Retype every line of the data below, starting with the first and ending with the line that contains "cyan star: rotated", but leave out the pictures.

Source data
......

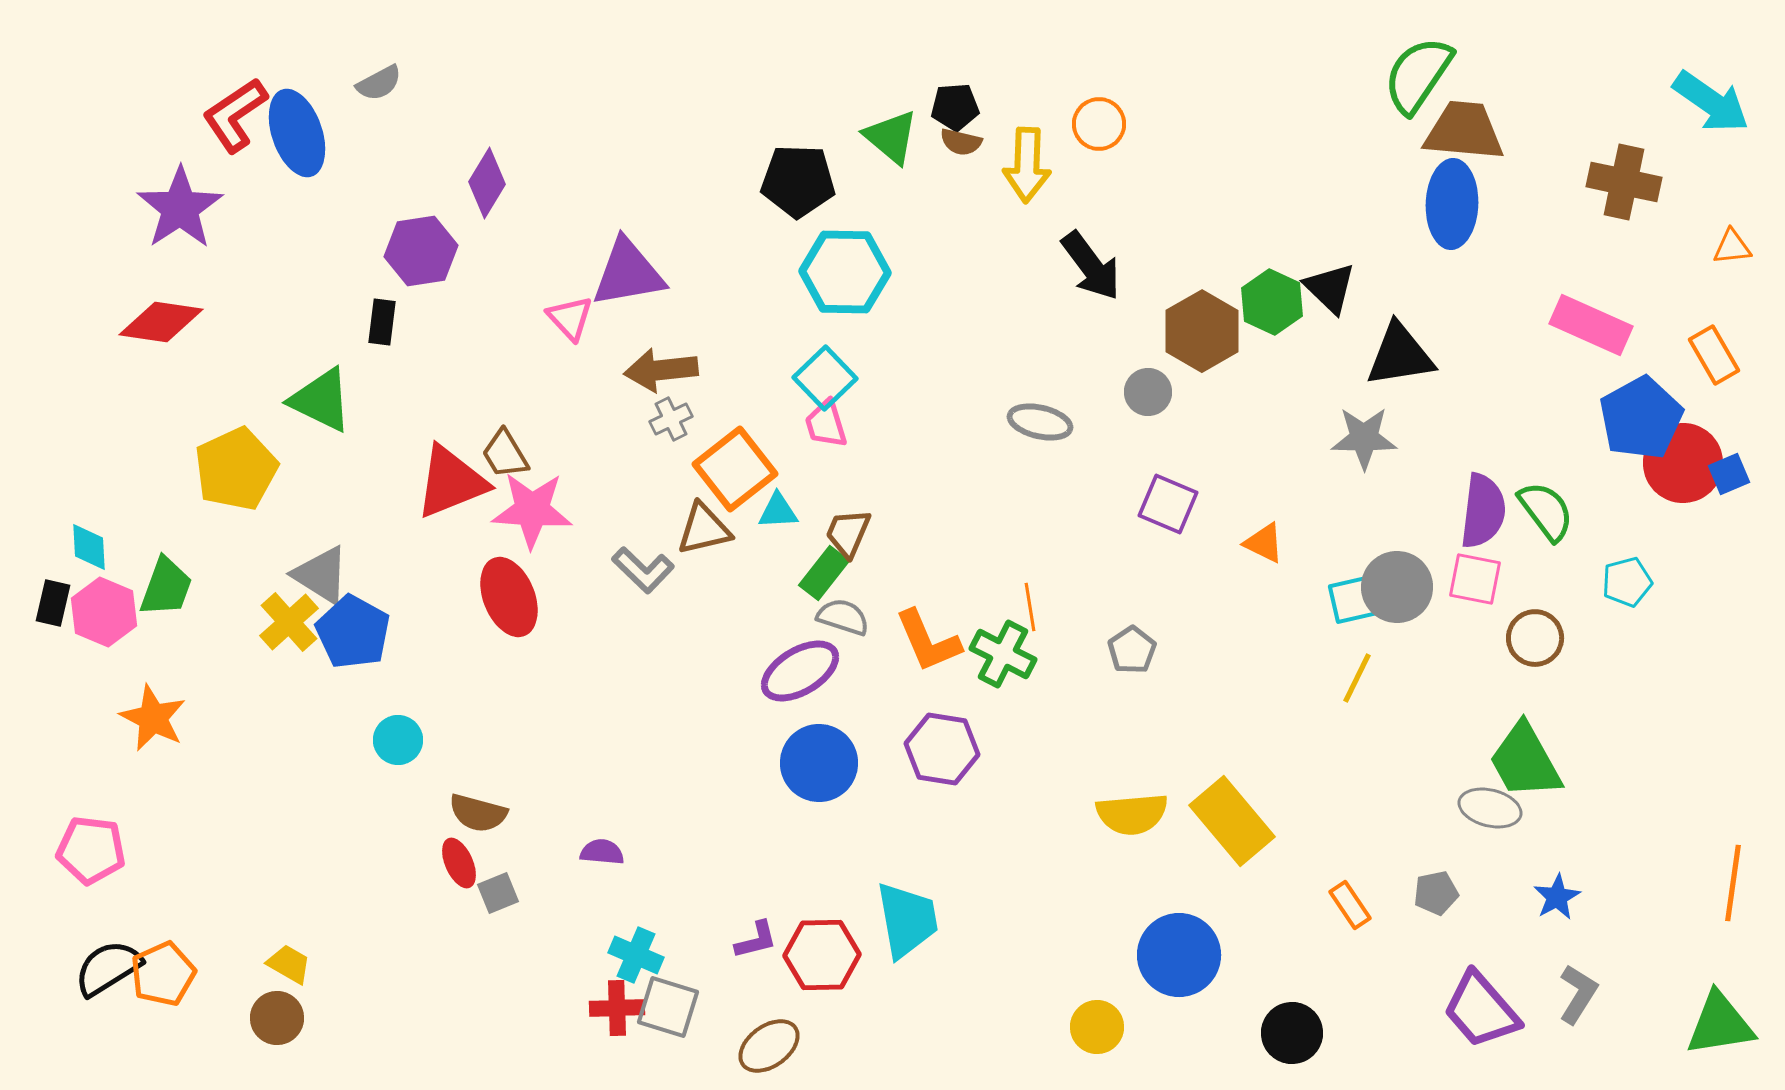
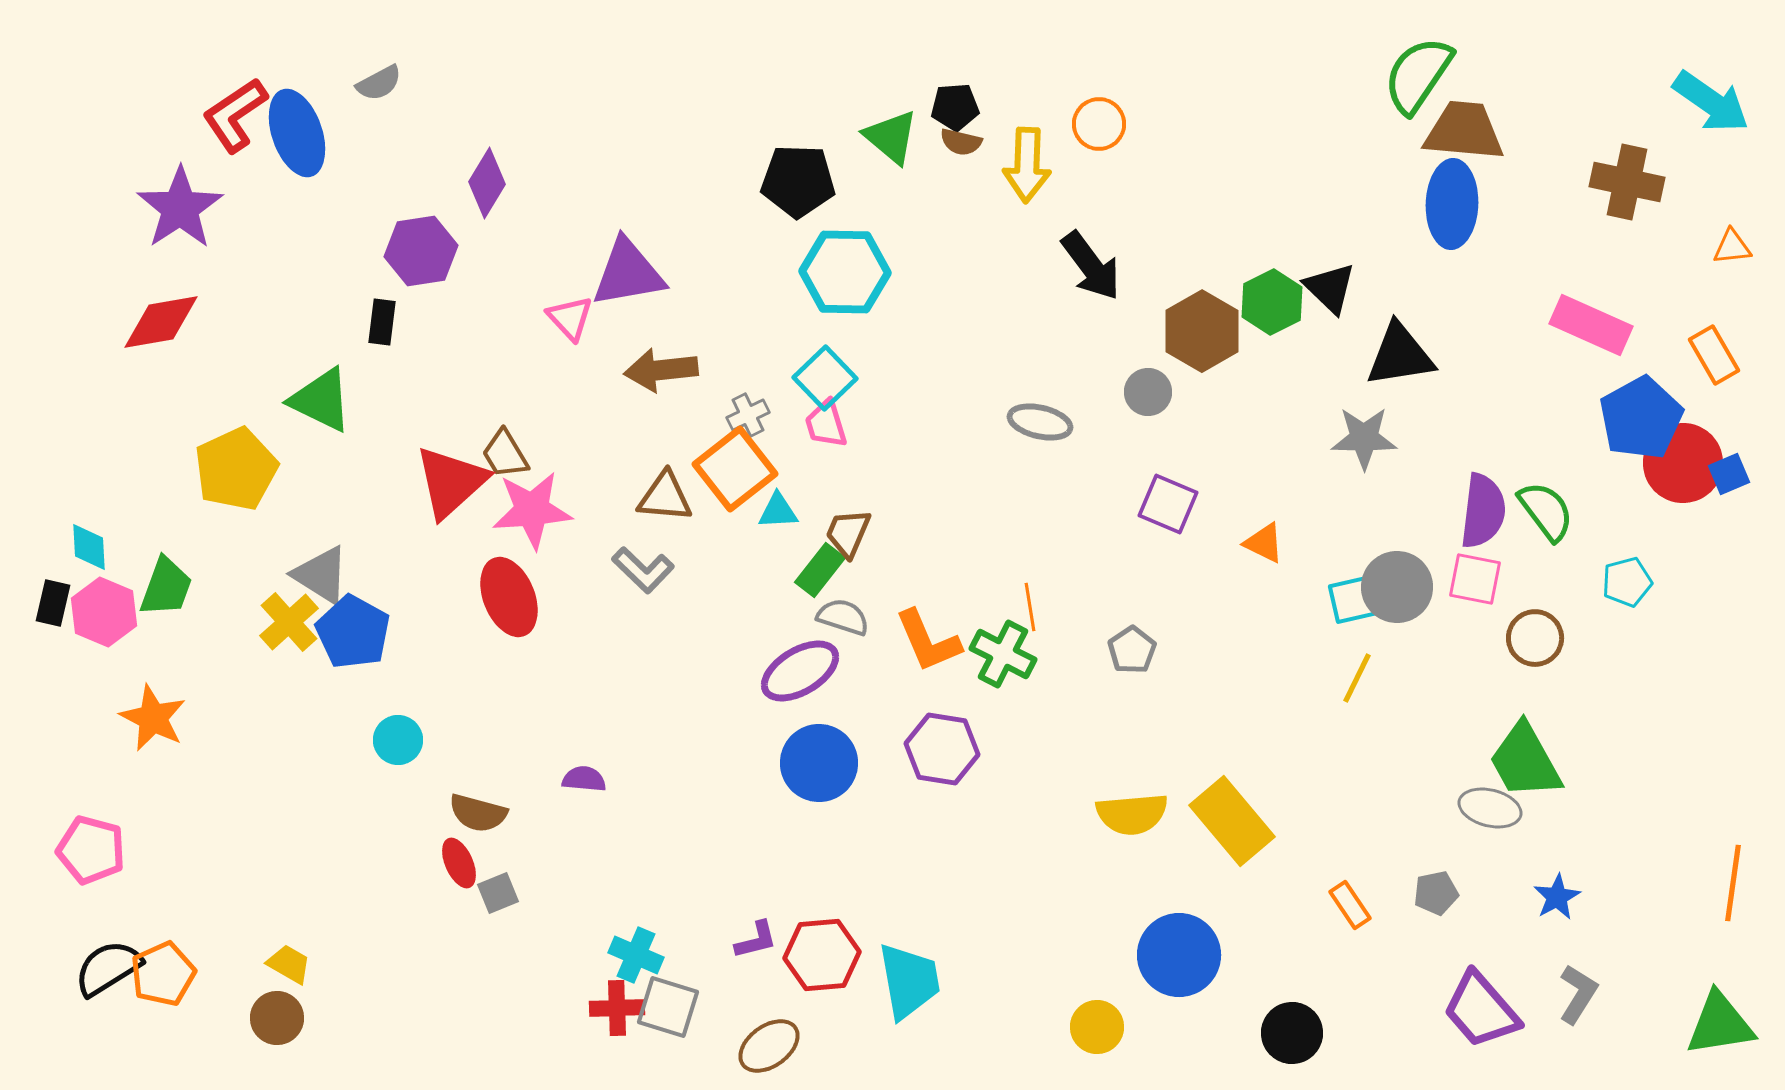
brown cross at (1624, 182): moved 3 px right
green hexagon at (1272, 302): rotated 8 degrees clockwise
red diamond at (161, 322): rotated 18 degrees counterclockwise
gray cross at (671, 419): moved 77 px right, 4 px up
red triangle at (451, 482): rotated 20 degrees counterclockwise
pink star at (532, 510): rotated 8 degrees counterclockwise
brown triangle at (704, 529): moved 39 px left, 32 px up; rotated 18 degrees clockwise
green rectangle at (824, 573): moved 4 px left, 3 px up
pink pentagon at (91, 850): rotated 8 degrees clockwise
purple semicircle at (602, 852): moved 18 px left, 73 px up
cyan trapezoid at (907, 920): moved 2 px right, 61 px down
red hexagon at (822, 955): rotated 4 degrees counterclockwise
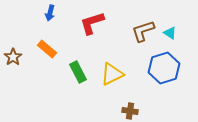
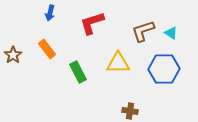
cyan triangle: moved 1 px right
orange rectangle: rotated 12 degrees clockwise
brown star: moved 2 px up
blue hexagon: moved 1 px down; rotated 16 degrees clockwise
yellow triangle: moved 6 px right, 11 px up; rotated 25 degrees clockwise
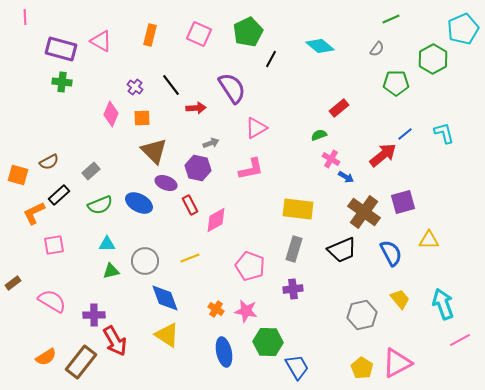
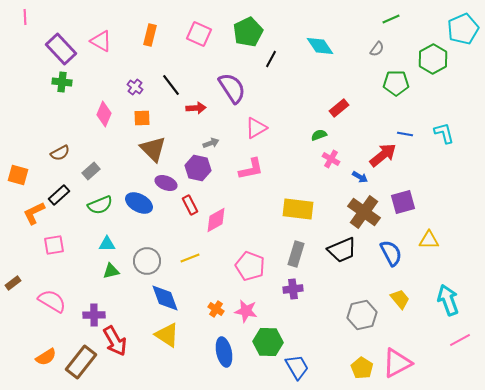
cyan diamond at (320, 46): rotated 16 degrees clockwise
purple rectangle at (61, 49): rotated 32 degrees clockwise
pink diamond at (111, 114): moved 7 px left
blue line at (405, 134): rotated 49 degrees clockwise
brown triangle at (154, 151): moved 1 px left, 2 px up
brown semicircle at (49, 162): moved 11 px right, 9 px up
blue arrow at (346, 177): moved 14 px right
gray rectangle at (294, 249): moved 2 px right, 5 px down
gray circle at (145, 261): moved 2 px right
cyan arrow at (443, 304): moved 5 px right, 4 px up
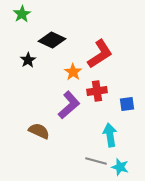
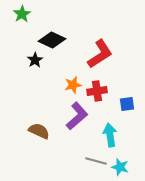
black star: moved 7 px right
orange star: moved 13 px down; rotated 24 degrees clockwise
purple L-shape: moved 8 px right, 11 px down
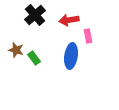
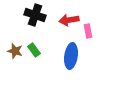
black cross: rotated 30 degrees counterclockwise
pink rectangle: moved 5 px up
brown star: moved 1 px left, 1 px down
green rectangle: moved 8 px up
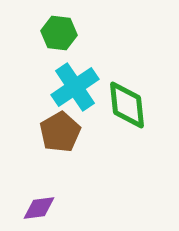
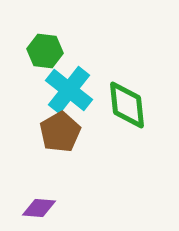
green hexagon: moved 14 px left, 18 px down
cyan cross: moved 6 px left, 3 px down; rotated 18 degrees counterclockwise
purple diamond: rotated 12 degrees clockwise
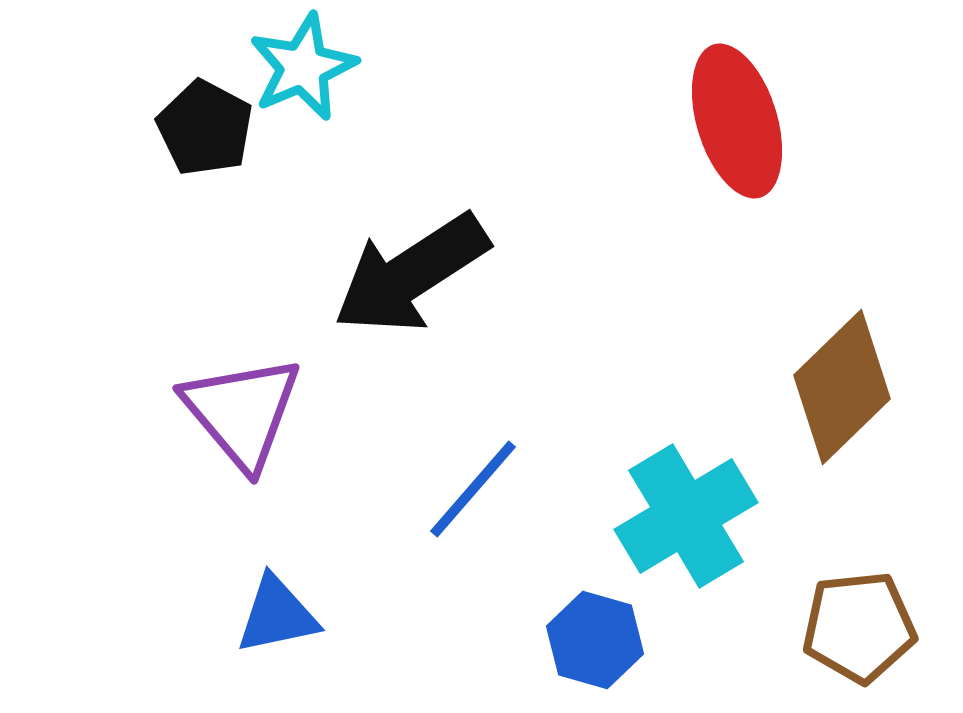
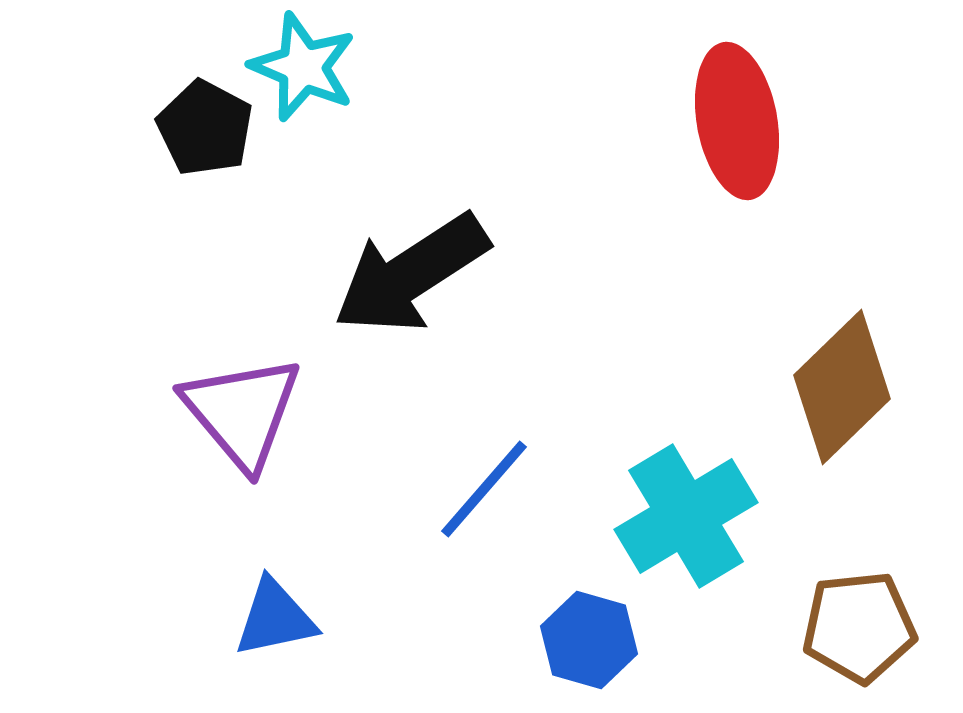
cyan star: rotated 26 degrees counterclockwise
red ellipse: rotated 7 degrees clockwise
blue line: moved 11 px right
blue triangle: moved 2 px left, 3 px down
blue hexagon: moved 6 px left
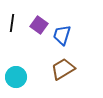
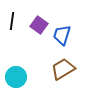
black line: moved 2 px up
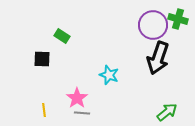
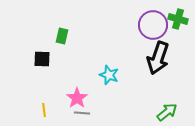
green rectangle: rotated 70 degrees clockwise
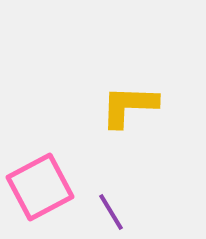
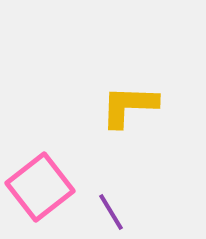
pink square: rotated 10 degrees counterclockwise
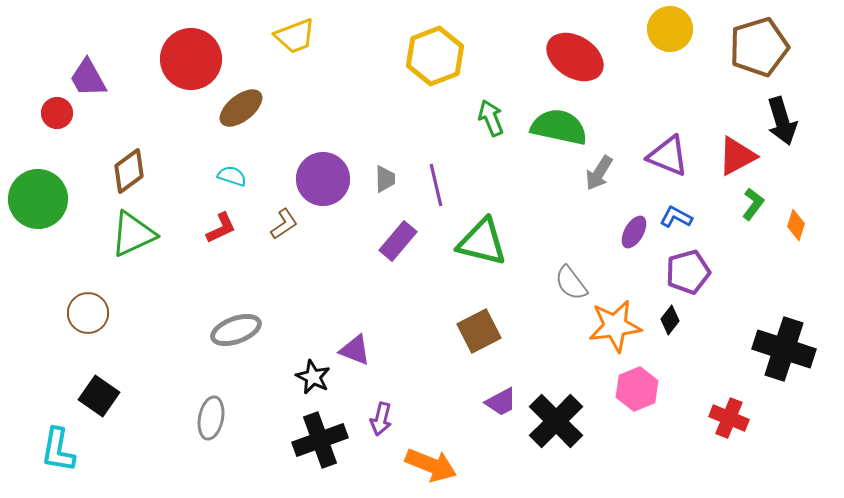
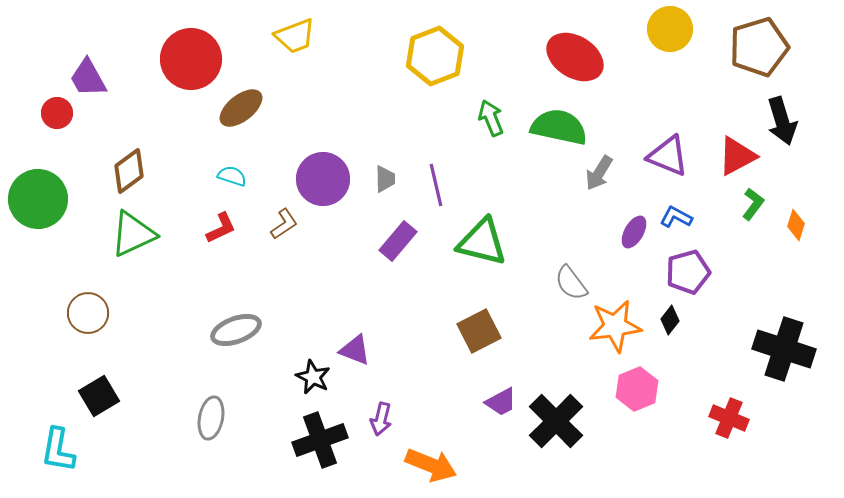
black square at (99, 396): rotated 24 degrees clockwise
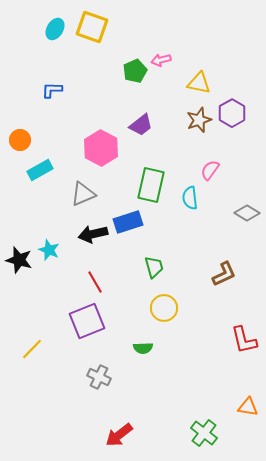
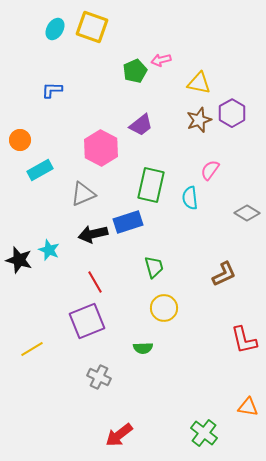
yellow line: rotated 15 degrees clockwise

......

## Expected answer
brown cross at (1624, 182): moved 3 px right
green hexagon at (1272, 302): rotated 8 degrees clockwise
red diamond at (161, 322): rotated 18 degrees counterclockwise
gray cross at (671, 419): moved 77 px right, 4 px up
red triangle at (451, 482): rotated 20 degrees counterclockwise
pink star at (532, 510): rotated 8 degrees counterclockwise
brown triangle at (704, 529): moved 39 px left, 32 px up; rotated 18 degrees clockwise
green rectangle at (824, 573): moved 4 px left, 3 px up
pink pentagon at (91, 850): rotated 8 degrees clockwise
purple semicircle at (602, 852): moved 18 px left, 73 px up
cyan trapezoid at (907, 920): moved 2 px right, 61 px down
red hexagon at (822, 955): rotated 4 degrees counterclockwise
cyan triangle: moved 1 px right
orange rectangle: rotated 12 degrees clockwise
brown star: moved 2 px up
blue hexagon: moved 1 px down; rotated 16 degrees clockwise
yellow triangle: moved 6 px right, 11 px up; rotated 25 degrees clockwise
cyan diamond at (320, 46): rotated 16 degrees clockwise
purple rectangle at (61, 49): rotated 32 degrees clockwise
pink diamond at (111, 114): moved 7 px left
blue line at (405, 134): rotated 49 degrees clockwise
brown triangle at (154, 151): moved 1 px left, 2 px up
brown semicircle at (49, 162): moved 11 px right, 9 px up
blue arrow at (346, 177): moved 14 px right
gray rectangle at (294, 249): moved 2 px right, 5 px down
gray circle at (145, 261): moved 2 px right
cyan arrow at (443, 304): moved 5 px right, 4 px up
black star: moved 7 px right
orange star: moved 13 px down; rotated 24 degrees clockwise
purple L-shape: moved 8 px right, 11 px down
black cross: rotated 30 degrees counterclockwise
pink rectangle: moved 5 px up
brown star: moved 1 px left, 1 px down
green rectangle: moved 8 px up
green hexagon: moved 14 px left, 18 px down
cyan cross: moved 6 px left, 3 px down; rotated 18 degrees counterclockwise
purple diamond: rotated 12 degrees clockwise
cyan star: rotated 26 degrees counterclockwise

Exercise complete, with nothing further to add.